PROBLEM REQUIREMENTS. The answer should be a number alone: the count of lines in the listing below that include "schottky".
═══ SOURCE MATERIAL ═══
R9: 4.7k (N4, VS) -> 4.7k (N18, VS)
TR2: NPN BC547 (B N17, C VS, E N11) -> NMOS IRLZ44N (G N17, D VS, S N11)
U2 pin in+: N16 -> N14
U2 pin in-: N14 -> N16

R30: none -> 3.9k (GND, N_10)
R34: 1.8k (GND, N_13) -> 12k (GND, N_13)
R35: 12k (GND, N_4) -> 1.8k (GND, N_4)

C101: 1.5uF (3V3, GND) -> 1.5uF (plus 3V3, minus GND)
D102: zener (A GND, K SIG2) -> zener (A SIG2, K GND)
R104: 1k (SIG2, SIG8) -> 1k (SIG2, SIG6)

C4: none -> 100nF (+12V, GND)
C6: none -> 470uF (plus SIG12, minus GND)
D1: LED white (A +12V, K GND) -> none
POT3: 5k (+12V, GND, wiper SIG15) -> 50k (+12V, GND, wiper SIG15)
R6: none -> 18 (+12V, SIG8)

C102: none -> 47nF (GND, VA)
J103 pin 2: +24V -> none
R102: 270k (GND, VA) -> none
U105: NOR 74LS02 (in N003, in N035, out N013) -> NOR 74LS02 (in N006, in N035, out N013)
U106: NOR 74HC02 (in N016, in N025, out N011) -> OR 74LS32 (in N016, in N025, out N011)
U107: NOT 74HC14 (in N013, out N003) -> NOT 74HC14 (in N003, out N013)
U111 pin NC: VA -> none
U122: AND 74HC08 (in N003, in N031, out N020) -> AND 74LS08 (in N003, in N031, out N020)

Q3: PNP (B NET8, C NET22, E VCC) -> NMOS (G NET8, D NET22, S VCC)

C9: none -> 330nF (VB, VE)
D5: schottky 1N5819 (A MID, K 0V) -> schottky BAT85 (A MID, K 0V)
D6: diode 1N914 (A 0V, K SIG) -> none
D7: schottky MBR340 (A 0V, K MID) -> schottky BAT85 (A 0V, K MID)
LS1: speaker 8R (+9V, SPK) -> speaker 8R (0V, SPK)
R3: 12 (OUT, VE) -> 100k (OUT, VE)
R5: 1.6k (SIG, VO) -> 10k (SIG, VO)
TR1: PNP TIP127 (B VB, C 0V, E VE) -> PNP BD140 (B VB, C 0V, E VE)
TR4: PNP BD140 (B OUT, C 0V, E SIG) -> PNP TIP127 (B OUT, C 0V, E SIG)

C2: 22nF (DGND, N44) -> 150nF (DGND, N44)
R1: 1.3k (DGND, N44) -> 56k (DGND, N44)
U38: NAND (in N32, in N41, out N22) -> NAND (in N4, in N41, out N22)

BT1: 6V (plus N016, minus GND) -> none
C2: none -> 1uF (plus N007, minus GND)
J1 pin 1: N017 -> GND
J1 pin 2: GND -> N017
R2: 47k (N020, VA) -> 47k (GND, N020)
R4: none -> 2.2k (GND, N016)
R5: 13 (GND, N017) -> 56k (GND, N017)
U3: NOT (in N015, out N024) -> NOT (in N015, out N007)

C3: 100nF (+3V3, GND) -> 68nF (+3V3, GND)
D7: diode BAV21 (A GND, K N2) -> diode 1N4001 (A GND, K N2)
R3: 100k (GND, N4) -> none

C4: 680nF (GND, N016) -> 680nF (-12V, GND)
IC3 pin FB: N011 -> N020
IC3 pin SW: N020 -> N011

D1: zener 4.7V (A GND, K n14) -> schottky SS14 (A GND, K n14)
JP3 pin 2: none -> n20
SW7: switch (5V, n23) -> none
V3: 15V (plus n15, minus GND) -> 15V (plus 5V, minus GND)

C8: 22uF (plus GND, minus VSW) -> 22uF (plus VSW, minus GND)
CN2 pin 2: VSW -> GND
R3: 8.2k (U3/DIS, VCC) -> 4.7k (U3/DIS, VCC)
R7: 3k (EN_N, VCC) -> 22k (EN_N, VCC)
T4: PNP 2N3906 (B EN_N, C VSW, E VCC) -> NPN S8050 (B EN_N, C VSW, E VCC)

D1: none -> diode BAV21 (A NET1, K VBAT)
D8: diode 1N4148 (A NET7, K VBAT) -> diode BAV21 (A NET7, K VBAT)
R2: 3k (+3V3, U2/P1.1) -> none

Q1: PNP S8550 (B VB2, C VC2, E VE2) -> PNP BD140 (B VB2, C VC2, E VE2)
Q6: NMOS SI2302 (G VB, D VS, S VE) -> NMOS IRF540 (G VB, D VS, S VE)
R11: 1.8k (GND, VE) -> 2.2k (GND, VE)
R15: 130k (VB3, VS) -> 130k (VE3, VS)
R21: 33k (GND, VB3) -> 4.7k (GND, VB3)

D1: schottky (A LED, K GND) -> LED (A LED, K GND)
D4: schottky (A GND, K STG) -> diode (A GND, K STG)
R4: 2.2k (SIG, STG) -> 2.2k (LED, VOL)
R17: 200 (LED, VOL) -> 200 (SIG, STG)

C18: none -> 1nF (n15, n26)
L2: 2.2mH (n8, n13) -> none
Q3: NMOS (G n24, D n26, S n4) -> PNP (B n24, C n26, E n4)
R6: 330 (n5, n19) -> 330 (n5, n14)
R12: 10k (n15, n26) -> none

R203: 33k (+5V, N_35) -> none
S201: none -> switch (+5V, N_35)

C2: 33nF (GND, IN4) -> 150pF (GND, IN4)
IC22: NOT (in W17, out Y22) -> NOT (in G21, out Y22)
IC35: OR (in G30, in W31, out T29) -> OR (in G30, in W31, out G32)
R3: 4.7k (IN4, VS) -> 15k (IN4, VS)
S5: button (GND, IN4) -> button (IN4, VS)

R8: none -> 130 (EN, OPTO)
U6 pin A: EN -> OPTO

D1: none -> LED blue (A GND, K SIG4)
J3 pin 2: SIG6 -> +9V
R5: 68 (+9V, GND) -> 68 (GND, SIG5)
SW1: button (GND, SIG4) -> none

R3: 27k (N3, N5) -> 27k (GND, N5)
═══
EXERCISE RESULT. 5